Stored items from a collection:

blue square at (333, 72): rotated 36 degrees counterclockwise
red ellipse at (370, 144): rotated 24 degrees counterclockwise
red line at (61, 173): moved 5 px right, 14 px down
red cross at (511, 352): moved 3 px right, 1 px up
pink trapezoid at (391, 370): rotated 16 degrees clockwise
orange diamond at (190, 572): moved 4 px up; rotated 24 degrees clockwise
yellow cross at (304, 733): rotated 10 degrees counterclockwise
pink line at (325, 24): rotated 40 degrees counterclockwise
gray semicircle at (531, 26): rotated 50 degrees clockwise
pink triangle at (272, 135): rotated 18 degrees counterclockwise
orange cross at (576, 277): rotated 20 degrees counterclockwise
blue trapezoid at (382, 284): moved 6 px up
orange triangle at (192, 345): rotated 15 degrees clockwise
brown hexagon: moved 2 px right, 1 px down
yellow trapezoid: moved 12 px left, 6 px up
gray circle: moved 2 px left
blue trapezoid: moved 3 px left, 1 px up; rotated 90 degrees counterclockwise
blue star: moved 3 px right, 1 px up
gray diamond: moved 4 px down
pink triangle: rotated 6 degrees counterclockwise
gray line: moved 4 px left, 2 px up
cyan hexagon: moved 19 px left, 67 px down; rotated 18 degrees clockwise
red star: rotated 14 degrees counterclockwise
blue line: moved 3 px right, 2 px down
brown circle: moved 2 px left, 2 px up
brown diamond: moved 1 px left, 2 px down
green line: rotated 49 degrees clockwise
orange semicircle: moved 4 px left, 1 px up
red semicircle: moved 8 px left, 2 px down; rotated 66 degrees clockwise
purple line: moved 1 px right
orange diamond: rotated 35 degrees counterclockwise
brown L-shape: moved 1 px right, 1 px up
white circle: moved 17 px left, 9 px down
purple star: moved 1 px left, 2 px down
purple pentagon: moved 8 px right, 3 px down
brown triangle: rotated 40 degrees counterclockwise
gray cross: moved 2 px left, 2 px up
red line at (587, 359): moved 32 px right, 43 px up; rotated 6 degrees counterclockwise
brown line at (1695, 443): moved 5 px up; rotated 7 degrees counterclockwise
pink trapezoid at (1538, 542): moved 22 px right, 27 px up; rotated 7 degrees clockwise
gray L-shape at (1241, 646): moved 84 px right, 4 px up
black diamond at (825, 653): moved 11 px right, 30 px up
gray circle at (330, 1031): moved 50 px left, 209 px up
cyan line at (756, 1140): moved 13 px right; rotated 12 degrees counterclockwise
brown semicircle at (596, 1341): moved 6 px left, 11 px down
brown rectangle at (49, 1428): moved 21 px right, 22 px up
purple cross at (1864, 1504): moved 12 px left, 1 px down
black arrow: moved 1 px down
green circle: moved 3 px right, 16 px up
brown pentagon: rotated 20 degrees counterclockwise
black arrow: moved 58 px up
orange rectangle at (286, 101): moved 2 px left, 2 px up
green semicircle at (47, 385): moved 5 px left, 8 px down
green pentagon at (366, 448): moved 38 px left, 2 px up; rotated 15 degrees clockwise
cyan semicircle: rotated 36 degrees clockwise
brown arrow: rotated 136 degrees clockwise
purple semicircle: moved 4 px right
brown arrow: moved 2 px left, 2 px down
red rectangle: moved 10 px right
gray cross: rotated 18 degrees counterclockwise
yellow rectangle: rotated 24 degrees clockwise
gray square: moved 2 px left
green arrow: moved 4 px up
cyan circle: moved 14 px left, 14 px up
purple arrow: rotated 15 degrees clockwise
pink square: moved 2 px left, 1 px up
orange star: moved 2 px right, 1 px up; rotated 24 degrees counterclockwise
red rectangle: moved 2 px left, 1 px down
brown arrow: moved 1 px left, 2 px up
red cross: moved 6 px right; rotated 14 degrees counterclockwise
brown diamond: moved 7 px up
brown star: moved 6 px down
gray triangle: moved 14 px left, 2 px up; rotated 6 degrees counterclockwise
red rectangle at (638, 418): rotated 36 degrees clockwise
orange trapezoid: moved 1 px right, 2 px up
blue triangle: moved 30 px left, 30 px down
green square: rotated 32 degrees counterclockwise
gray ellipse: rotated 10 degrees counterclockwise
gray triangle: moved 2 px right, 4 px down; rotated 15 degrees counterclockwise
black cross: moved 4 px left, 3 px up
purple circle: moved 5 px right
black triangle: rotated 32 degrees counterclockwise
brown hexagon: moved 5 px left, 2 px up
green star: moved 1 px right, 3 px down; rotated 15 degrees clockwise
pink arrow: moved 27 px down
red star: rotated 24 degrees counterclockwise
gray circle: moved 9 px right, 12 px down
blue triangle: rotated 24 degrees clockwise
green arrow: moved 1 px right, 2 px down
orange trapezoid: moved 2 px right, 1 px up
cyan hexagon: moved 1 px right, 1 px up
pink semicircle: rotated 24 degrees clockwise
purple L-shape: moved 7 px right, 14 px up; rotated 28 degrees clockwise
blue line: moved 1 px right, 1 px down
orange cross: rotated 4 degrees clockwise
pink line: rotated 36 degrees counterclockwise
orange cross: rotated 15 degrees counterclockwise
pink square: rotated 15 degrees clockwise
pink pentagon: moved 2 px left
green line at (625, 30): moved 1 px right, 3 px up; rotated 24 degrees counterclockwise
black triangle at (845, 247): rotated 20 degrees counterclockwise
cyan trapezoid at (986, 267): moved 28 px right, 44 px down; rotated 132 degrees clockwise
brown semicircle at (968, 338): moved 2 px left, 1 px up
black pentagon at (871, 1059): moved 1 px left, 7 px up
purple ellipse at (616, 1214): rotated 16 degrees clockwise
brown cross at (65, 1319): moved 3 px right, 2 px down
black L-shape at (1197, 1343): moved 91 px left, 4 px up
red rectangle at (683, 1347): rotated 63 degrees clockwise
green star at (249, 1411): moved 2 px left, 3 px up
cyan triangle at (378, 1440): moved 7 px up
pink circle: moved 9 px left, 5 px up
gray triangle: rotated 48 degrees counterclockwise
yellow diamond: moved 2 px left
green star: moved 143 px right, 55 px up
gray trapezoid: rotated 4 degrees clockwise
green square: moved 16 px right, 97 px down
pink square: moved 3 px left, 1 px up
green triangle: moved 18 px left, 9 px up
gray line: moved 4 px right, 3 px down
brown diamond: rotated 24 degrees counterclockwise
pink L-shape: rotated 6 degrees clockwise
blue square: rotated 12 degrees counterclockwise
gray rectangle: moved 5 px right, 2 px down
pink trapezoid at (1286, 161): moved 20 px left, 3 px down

- Requirement -
The records above are to be given again in full, word for word.

- Result of this task -
blue square at (333, 72): rotated 36 degrees counterclockwise
red ellipse at (370, 144): rotated 24 degrees counterclockwise
red line at (61, 173): moved 5 px right, 14 px down
red cross at (511, 352): moved 3 px right, 1 px up
pink trapezoid at (391, 370): rotated 16 degrees clockwise
orange diamond at (190, 572): moved 4 px up; rotated 24 degrees clockwise
yellow cross at (304, 733): rotated 10 degrees counterclockwise
pink line at (325, 24): rotated 40 degrees counterclockwise
gray semicircle at (531, 26): rotated 50 degrees clockwise
pink triangle at (272, 135): rotated 18 degrees counterclockwise
orange cross at (576, 277): rotated 20 degrees counterclockwise
blue trapezoid at (382, 284): moved 6 px up
orange triangle at (192, 345): rotated 15 degrees clockwise
brown hexagon: moved 2 px right, 1 px down
yellow trapezoid: moved 12 px left, 6 px up
gray circle: moved 2 px left
blue trapezoid: moved 3 px left, 1 px up; rotated 90 degrees counterclockwise
blue star: moved 3 px right, 1 px up
gray diamond: moved 4 px down
pink triangle: rotated 6 degrees counterclockwise
gray line: moved 4 px left, 2 px up
cyan hexagon: moved 19 px left, 67 px down; rotated 18 degrees clockwise
red star: rotated 14 degrees counterclockwise
blue line: moved 3 px right, 2 px down
brown circle: moved 2 px left, 2 px up
brown diamond: moved 1 px left, 2 px down
green line: rotated 49 degrees clockwise
orange semicircle: moved 4 px left, 1 px up
red semicircle: moved 8 px left, 2 px down; rotated 66 degrees clockwise
purple line: moved 1 px right
orange diamond: rotated 35 degrees counterclockwise
brown L-shape: moved 1 px right, 1 px up
white circle: moved 17 px left, 9 px down
purple star: moved 1 px left, 2 px down
purple pentagon: moved 8 px right, 3 px down
brown triangle: rotated 40 degrees counterclockwise
gray cross: moved 2 px left, 2 px up
red line at (587, 359): moved 32 px right, 43 px up; rotated 6 degrees counterclockwise
brown line at (1695, 443): moved 5 px up; rotated 7 degrees counterclockwise
pink trapezoid at (1538, 542): moved 22 px right, 27 px up; rotated 7 degrees clockwise
gray L-shape at (1241, 646): moved 84 px right, 4 px up
black diamond at (825, 653): moved 11 px right, 30 px up
gray circle at (330, 1031): moved 50 px left, 209 px up
cyan line at (756, 1140): moved 13 px right; rotated 12 degrees counterclockwise
brown semicircle at (596, 1341): moved 6 px left, 11 px down
brown rectangle at (49, 1428): moved 21 px right, 22 px up
purple cross at (1864, 1504): moved 12 px left, 1 px down
black arrow: moved 1 px down
green circle: moved 3 px right, 16 px up
brown pentagon: rotated 20 degrees counterclockwise
black arrow: moved 58 px up
orange rectangle at (286, 101): moved 2 px left, 2 px up
green semicircle at (47, 385): moved 5 px left, 8 px down
green pentagon at (366, 448): moved 38 px left, 2 px up; rotated 15 degrees clockwise
cyan semicircle: rotated 36 degrees clockwise
brown arrow: rotated 136 degrees clockwise
purple semicircle: moved 4 px right
brown arrow: moved 2 px left, 2 px down
red rectangle: moved 10 px right
gray cross: rotated 18 degrees counterclockwise
yellow rectangle: rotated 24 degrees clockwise
gray square: moved 2 px left
green arrow: moved 4 px up
cyan circle: moved 14 px left, 14 px up
purple arrow: rotated 15 degrees clockwise
pink square: moved 2 px left, 1 px up
orange star: moved 2 px right, 1 px up; rotated 24 degrees counterclockwise
red rectangle: moved 2 px left, 1 px down
brown arrow: moved 1 px left, 2 px up
red cross: moved 6 px right; rotated 14 degrees counterclockwise
brown diamond: moved 7 px up
brown star: moved 6 px down
gray triangle: moved 14 px left, 2 px up; rotated 6 degrees counterclockwise
red rectangle at (638, 418): rotated 36 degrees clockwise
orange trapezoid: moved 1 px right, 2 px up
blue triangle: moved 30 px left, 30 px down
green square: rotated 32 degrees counterclockwise
gray ellipse: rotated 10 degrees counterclockwise
gray triangle: moved 2 px right, 4 px down; rotated 15 degrees counterclockwise
black cross: moved 4 px left, 3 px up
purple circle: moved 5 px right
black triangle: rotated 32 degrees counterclockwise
brown hexagon: moved 5 px left, 2 px up
green star: moved 1 px right, 3 px down; rotated 15 degrees clockwise
pink arrow: moved 27 px down
red star: rotated 24 degrees counterclockwise
gray circle: moved 9 px right, 12 px down
blue triangle: rotated 24 degrees clockwise
green arrow: moved 1 px right, 2 px down
orange trapezoid: moved 2 px right, 1 px up
cyan hexagon: moved 1 px right, 1 px up
pink semicircle: rotated 24 degrees clockwise
purple L-shape: moved 7 px right, 14 px up; rotated 28 degrees clockwise
blue line: moved 1 px right, 1 px down
orange cross: rotated 4 degrees clockwise
pink line: rotated 36 degrees counterclockwise
orange cross: rotated 15 degrees counterclockwise
pink square: rotated 15 degrees clockwise
pink pentagon: moved 2 px left
green line at (625, 30): moved 1 px right, 3 px up; rotated 24 degrees counterclockwise
black triangle at (845, 247): rotated 20 degrees counterclockwise
cyan trapezoid at (986, 267): moved 28 px right, 44 px down; rotated 132 degrees clockwise
brown semicircle at (968, 338): moved 2 px left, 1 px up
black pentagon at (871, 1059): moved 1 px left, 7 px up
purple ellipse at (616, 1214): rotated 16 degrees clockwise
brown cross at (65, 1319): moved 3 px right, 2 px down
black L-shape at (1197, 1343): moved 91 px left, 4 px up
red rectangle at (683, 1347): rotated 63 degrees clockwise
green star at (249, 1411): moved 2 px left, 3 px up
cyan triangle at (378, 1440): moved 7 px up
pink circle: moved 9 px left, 5 px up
gray triangle: rotated 48 degrees counterclockwise
yellow diamond: moved 2 px left
green star: moved 143 px right, 55 px up
gray trapezoid: rotated 4 degrees clockwise
green square: moved 16 px right, 97 px down
pink square: moved 3 px left, 1 px up
green triangle: moved 18 px left, 9 px up
gray line: moved 4 px right, 3 px down
brown diamond: rotated 24 degrees counterclockwise
pink L-shape: rotated 6 degrees clockwise
blue square: rotated 12 degrees counterclockwise
gray rectangle: moved 5 px right, 2 px down
pink trapezoid at (1286, 161): moved 20 px left, 3 px down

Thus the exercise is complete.